* What the task requires
Go through the data and copy each line where the string "resized" appears.
=== Section Start ===
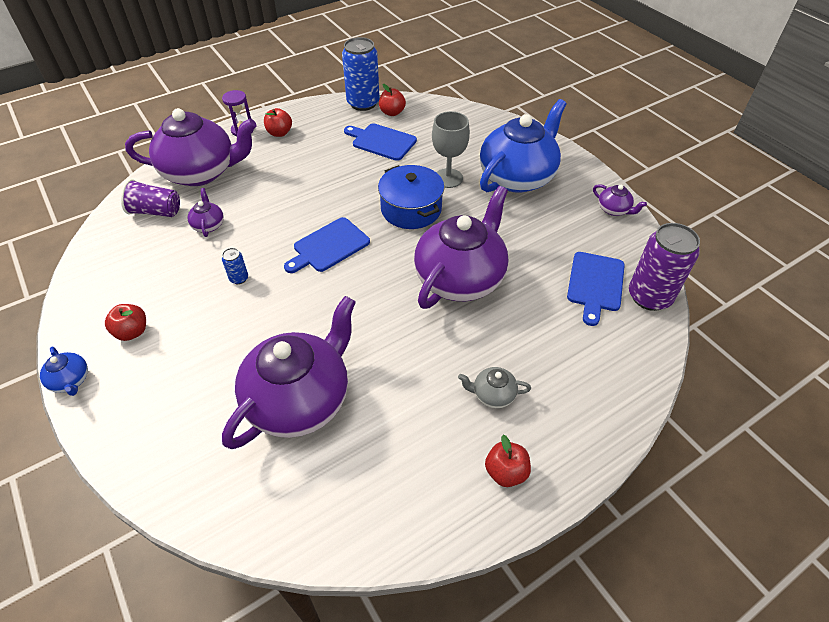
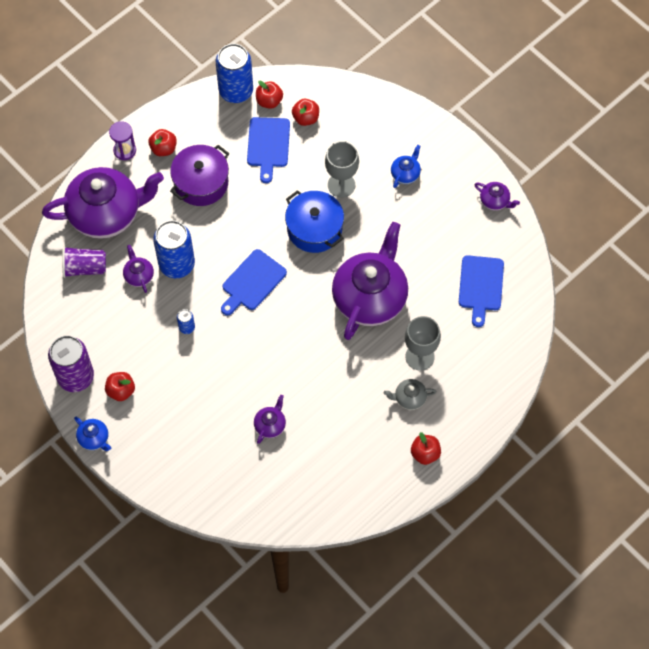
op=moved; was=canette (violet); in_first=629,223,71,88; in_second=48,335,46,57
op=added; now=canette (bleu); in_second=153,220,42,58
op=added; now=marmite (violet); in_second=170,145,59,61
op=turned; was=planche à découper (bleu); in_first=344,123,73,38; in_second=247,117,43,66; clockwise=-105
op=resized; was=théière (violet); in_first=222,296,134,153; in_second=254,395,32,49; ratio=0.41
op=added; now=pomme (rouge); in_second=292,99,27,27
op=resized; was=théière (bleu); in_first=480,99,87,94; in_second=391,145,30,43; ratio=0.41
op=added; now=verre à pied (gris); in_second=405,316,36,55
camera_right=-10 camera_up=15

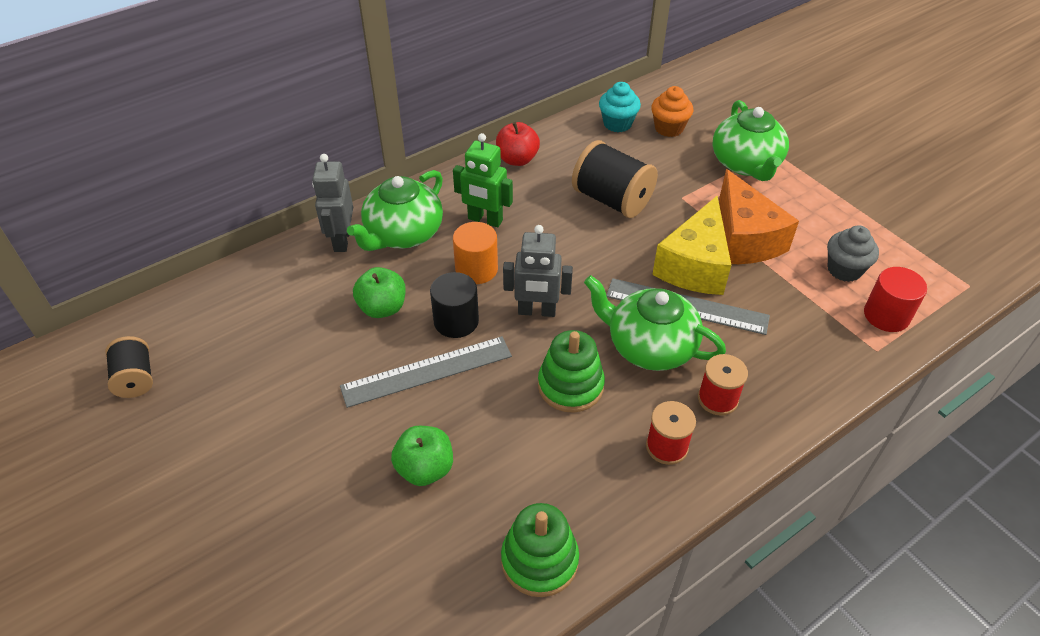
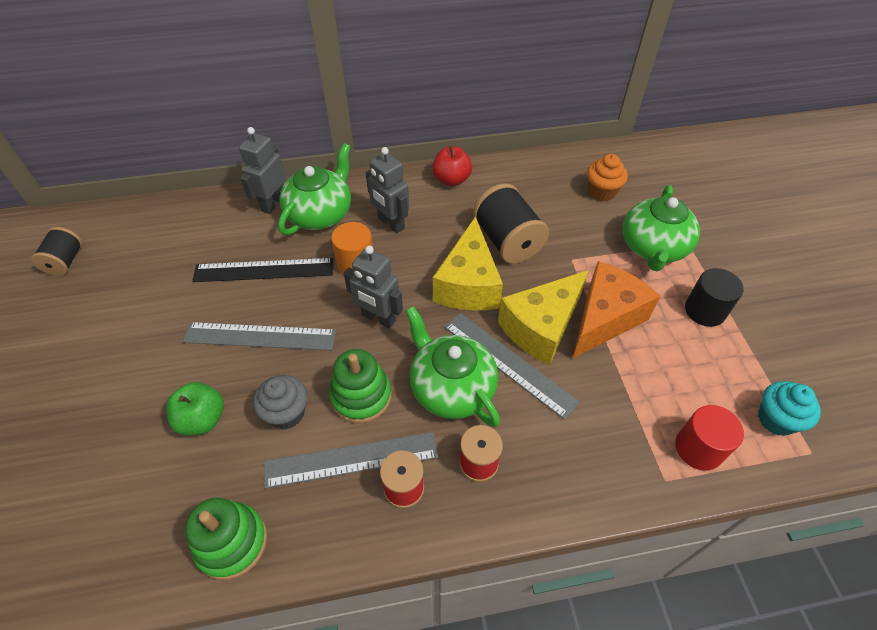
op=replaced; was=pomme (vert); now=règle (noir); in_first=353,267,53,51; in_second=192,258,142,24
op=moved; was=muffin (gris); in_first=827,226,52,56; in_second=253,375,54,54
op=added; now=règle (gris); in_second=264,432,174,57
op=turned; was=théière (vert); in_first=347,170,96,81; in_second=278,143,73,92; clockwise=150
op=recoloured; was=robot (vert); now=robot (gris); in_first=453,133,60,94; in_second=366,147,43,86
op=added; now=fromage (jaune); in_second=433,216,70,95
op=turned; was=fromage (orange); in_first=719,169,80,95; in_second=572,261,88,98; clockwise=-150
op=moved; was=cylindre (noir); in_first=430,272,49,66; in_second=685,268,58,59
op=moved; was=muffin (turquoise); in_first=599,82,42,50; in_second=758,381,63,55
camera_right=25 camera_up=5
=== Section End ===
* Response to this task
op=resized; was=théière (violet); in_first=222,296,134,153; in_second=254,395,32,49; ratio=0.41
op=resized; was=théière (bleu); in_first=480,99,87,94; in_second=391,145,30,43; ratio=0.41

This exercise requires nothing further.